▶ Work order
Make an exact copy of the entries, taking out every picture.

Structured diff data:
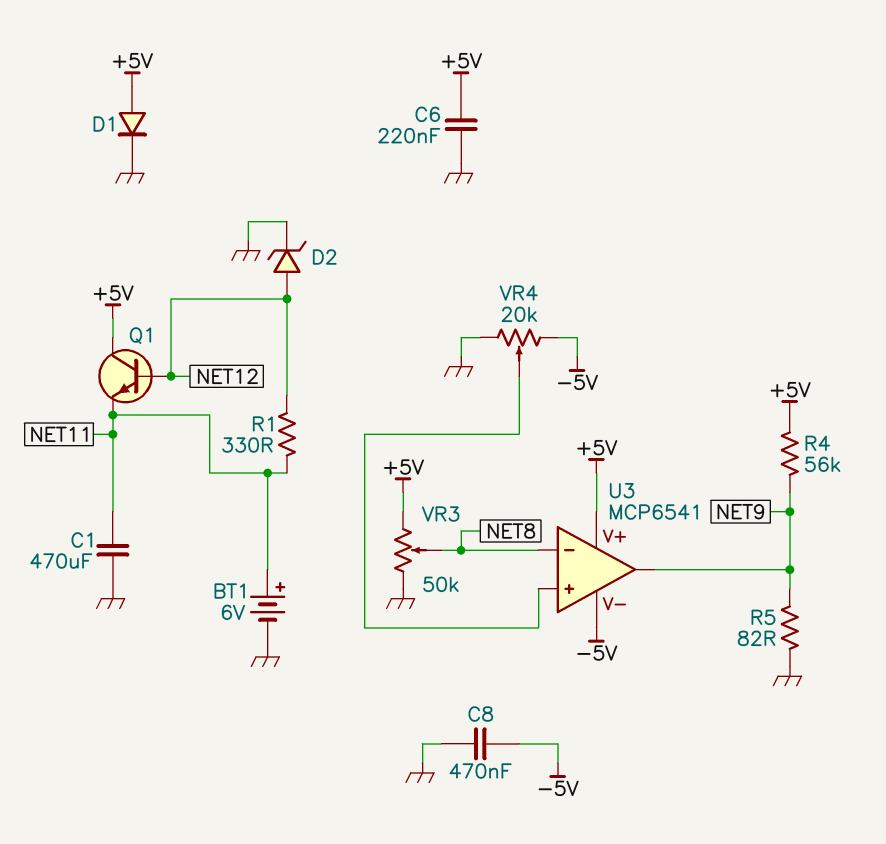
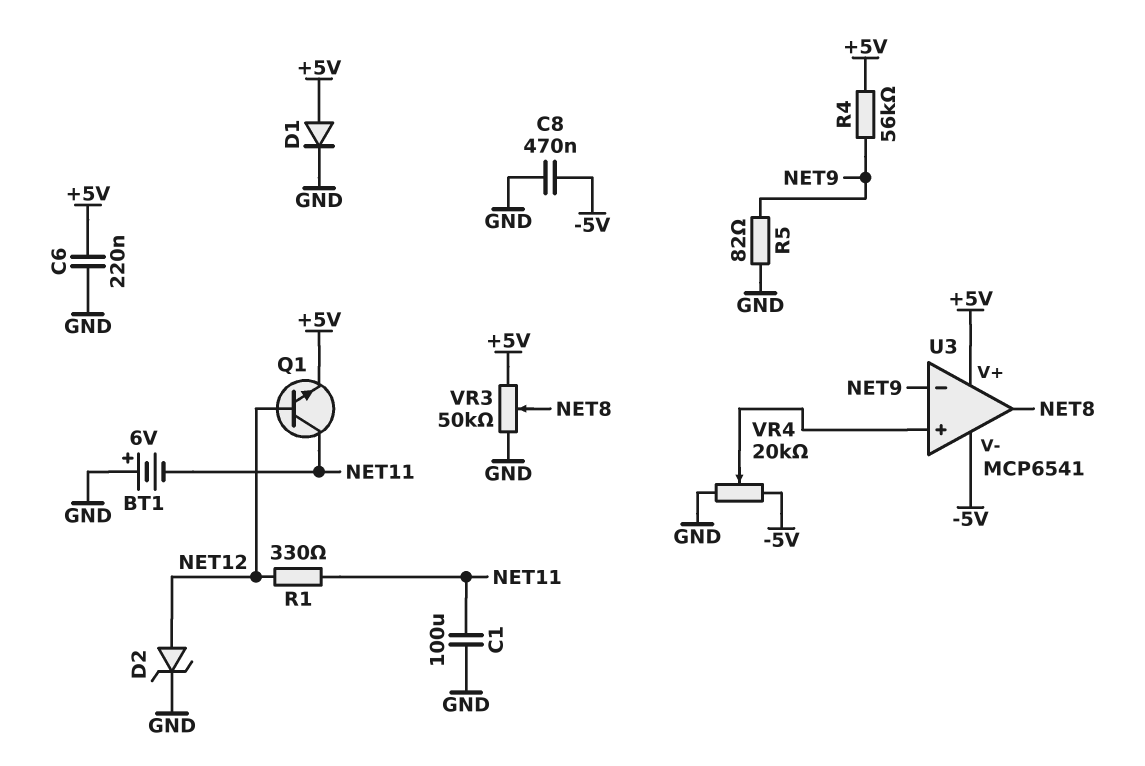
BT1: 6V (plus NET11, minus GND) -> 6V (plus GND, minus NET11)
C1: 470uF (GND, NET11) -> 100uF (GND, NET11)
Q1: NPN (B NET12, C +5V, E NET11) -> NPN (B NET12, C NET11, E +5V)
U3 pin in-: NET8 -> NET9
U3 pin out: NET9 -> NET8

▶ Task output
BT1: 6V (plus NET11, minus GND) -> 6V (plus GND, minus NET11)
C1: 470uF (GND, NET11) -> 100uF (GND, NET11)
Q1: NPN (B NET12, C +5V, E NET11) -> NPN (B NET12, C NET11, E +5V)
U3 pin in-: NET8 -> NET9
U3 pin out: NET9 -> NET8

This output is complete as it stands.